» Given records:

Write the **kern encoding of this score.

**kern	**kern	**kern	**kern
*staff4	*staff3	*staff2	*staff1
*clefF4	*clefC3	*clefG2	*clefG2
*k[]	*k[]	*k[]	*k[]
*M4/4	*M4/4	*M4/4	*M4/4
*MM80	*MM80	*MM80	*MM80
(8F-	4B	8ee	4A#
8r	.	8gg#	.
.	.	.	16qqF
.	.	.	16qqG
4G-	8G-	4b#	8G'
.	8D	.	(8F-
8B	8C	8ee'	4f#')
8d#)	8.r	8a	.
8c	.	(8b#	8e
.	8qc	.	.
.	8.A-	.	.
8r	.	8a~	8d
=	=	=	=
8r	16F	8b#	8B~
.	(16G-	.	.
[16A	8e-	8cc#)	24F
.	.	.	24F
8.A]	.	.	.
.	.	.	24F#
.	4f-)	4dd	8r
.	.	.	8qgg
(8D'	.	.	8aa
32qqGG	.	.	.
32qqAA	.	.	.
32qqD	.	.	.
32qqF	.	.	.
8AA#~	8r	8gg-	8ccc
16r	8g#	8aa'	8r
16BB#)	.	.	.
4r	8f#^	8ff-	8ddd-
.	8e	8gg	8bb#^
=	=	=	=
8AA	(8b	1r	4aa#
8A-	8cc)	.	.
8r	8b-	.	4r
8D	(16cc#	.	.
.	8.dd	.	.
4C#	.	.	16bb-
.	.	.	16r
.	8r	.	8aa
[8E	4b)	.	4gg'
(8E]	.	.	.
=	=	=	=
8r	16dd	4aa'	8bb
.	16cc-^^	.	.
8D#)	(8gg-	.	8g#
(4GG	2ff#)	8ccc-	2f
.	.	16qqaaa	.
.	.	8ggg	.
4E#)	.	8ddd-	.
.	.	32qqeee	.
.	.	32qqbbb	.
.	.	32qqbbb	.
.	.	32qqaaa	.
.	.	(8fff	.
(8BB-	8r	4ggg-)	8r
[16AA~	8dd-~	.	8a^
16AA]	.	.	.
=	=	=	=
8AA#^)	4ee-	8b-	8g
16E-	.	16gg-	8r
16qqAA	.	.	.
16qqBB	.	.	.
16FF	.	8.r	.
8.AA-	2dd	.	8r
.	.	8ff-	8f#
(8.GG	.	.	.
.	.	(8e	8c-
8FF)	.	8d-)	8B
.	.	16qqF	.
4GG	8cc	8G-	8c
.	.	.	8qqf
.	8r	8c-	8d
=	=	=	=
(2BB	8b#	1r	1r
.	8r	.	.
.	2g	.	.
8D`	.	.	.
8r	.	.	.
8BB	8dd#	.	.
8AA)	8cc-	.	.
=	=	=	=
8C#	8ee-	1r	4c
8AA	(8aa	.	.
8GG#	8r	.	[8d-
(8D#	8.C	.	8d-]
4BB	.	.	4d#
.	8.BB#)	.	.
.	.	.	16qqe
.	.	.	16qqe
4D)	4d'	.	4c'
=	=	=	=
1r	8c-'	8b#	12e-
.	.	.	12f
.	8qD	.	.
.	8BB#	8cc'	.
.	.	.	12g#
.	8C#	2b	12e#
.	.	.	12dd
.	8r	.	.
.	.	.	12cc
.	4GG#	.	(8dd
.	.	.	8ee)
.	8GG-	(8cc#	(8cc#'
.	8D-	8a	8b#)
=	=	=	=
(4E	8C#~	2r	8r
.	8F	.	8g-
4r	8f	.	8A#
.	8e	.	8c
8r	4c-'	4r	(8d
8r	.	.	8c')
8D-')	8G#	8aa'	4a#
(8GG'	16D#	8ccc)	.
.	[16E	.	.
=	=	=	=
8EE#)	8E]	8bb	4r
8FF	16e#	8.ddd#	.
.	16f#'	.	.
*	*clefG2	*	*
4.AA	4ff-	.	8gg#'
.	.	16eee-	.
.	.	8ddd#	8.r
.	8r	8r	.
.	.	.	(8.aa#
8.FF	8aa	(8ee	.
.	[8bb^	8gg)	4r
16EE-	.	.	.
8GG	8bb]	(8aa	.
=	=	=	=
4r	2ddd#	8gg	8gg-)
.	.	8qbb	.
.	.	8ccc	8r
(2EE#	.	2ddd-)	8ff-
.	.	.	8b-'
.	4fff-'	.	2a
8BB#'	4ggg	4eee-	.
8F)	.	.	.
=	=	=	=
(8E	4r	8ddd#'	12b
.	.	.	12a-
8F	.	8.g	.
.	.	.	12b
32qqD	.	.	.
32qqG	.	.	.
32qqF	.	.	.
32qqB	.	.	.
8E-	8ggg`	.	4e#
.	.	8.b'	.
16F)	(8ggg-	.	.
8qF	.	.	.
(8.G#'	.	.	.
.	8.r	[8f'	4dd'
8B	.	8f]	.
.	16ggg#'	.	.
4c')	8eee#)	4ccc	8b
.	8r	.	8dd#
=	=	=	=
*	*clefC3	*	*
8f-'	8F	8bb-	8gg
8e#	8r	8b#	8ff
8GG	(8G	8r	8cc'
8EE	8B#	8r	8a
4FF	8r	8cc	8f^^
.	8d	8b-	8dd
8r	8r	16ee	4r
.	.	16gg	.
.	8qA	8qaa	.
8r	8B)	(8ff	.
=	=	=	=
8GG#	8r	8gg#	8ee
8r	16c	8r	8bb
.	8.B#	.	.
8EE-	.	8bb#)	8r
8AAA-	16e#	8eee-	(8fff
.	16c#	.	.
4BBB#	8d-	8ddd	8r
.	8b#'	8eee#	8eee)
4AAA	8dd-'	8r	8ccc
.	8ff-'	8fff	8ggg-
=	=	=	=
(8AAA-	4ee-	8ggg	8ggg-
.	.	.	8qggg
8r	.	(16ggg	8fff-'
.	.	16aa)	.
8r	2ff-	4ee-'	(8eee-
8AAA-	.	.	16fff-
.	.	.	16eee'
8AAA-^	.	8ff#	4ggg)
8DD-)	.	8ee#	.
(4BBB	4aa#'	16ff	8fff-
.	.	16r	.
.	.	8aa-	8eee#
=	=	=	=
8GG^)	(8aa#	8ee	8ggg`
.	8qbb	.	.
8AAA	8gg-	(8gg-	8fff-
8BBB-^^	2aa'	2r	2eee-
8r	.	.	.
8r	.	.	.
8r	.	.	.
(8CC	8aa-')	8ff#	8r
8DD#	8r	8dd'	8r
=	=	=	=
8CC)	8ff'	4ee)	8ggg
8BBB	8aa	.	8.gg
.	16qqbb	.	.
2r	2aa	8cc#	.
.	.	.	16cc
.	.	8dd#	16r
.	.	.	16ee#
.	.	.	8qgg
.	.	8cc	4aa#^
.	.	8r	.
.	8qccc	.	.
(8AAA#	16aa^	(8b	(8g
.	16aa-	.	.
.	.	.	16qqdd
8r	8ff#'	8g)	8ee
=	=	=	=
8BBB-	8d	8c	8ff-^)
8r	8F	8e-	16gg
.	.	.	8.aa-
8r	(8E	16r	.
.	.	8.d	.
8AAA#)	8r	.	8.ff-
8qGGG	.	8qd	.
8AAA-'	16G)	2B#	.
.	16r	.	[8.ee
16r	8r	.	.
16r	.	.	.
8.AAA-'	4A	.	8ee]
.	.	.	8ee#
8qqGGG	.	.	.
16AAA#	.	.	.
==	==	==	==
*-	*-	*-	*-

» The request:
How many lines in the records above contain the string "kern"? Reply with the number alone.

» Answer to this exercise:
2